[start]

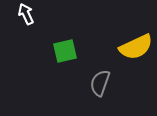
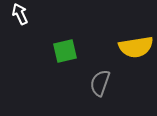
white arrow: moved 6 px left
yellow semicircle: rotated 16 degrees clockwise
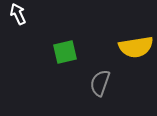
white arrow: moved 2 px left
green square: moved 1 px down
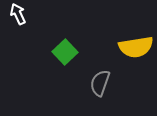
green square: rotated 30 degrees counterclockwise
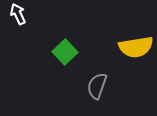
gray semicircle: moved 3 px left, 3 px down
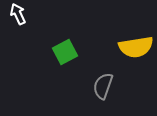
green square: rotated 15 degrees clockwise
gray semicircle: moved 6 px right
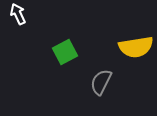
gray semicircle: moved 2 px left, 4 px up; rotated 8 degrees clockwise
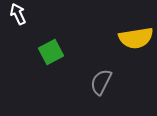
yellow semicircle: moved 9 px up
green square: moved 14 px left
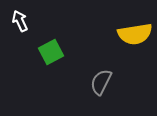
white arrow: moved 2 px right, 7 px down
yellow semicircle: moved 1 px left, 4 px up
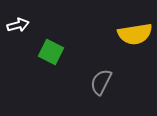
white arrow: moved 2 px left, 4 px down; rotated 100 degrees clockwise
green square: rotated 35 degrees counterclockwise
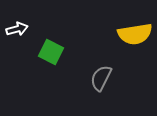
white arrow: moved 1 px left, 4 px down
gray semicircle: moved 4 px up
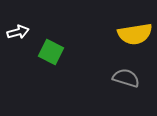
white arrow: moved 1 px right, 3 px down
gray semicircle: moved 25 px right; rotated 80 degrees clockwise
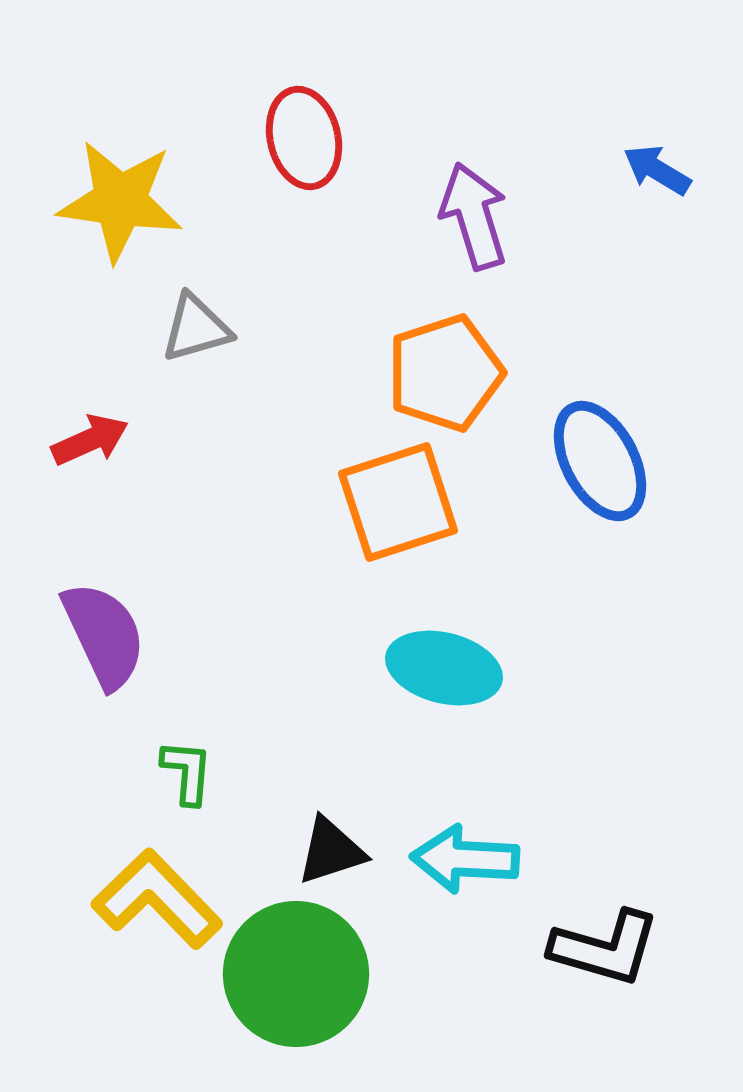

[end]

Stated goal
Repeat all of the rows above word for word, and leave the pictures out.

Solution to the problem
white arrow: moved 6 px left
yellow semicircle: rotated 16 degrees clockwise
white arrow: moved 2 px left
green square: moved 1 px down
green square: rotated 30 degrees counterclockwise
gray semicircle: moved 3 px left, 3 px down
green square: rotated 15 degrees clockwise
gray semicircle: moved 6 px right
gray semicircle: moved 2 px left, 4 px up; rotated 8 degrees clockwise
yellow semicircle: moved 9 px up
green square: moved 14 px left
white arrow: moved 2 px right, 7 px down
yellow semicircle: moved 1 px left, 4 px up
white arrow: moved 2 px left, 4 px down; rotated 100 degrees clockwise
green square: rotated 35 degrees counterclockwise
white arrow: moved 1 px left, 4 px down
gray semicircle: moved 4 px up
white arrow: moved 1 px right, 3 px down
gray semicircle: moved 25 px right; rotated 80 degrees clockwise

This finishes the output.